Data extract>
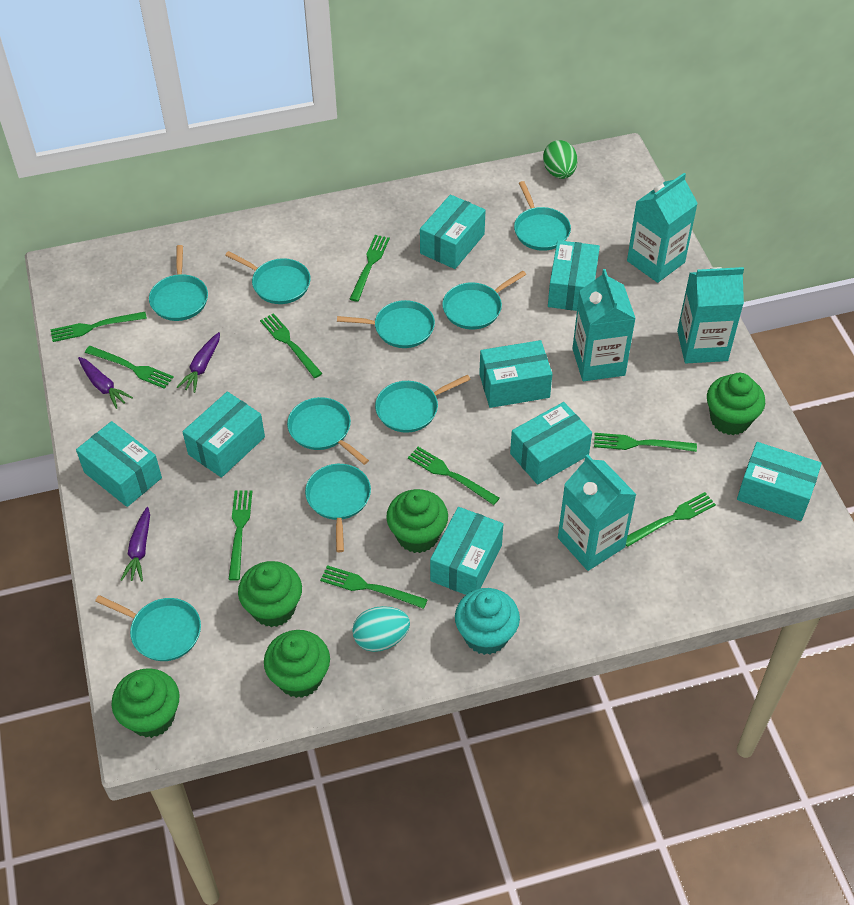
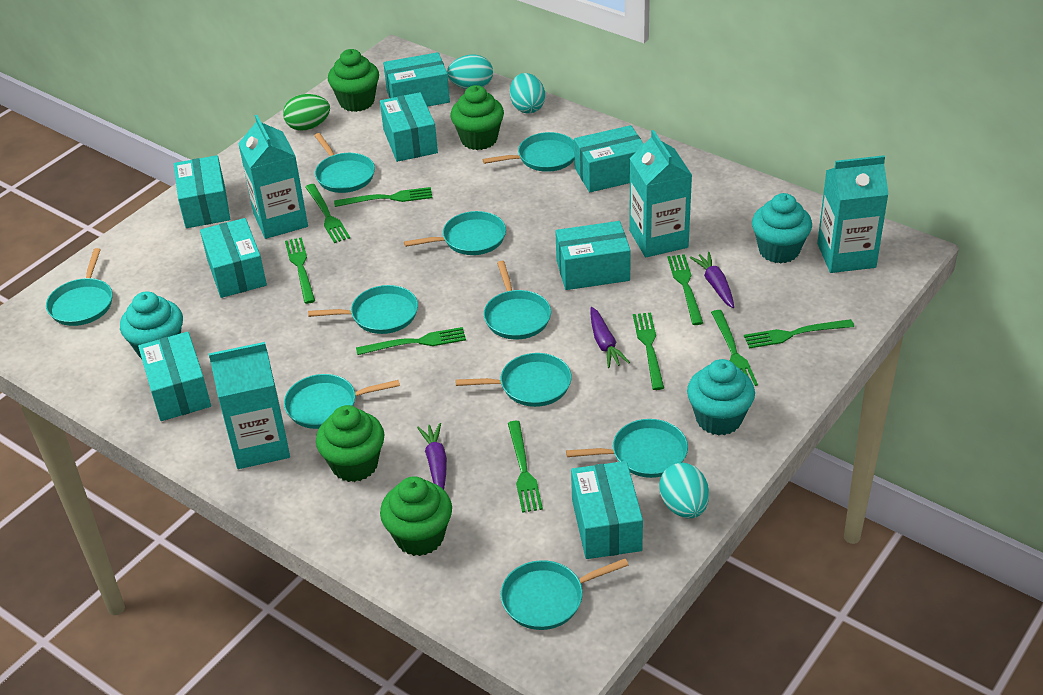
green cupcake: 5 -> 4
turquoise cupcake: 1 -> 3
turquoise egg: 1 -> 3
turquoise pan: 9 -> 10

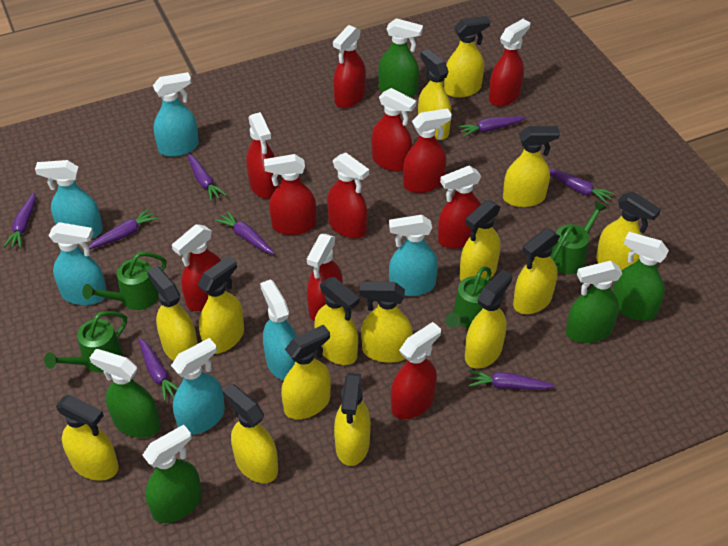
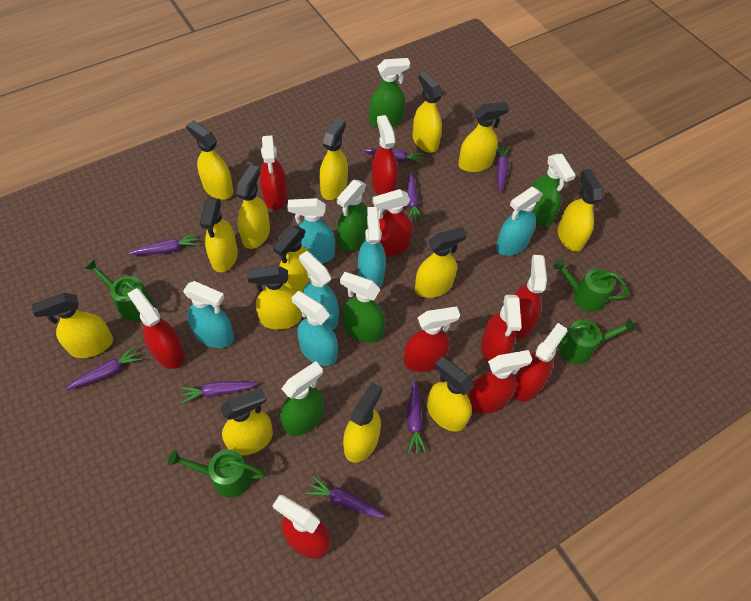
red spray bottle: 11 -> 10
yellow spray bottle: 15 -> 14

Action item> Write out the data above precisely. Pictures stay out.

Response box>
green cupcake: 5 -> 4
turquoise cupcake: 1 -> 3
turquoise egg: 1 -> 3
turquoise pan: 9 -> 10

red spray bottle: 11 -> 10
yellow spray bottle: 15 -> 14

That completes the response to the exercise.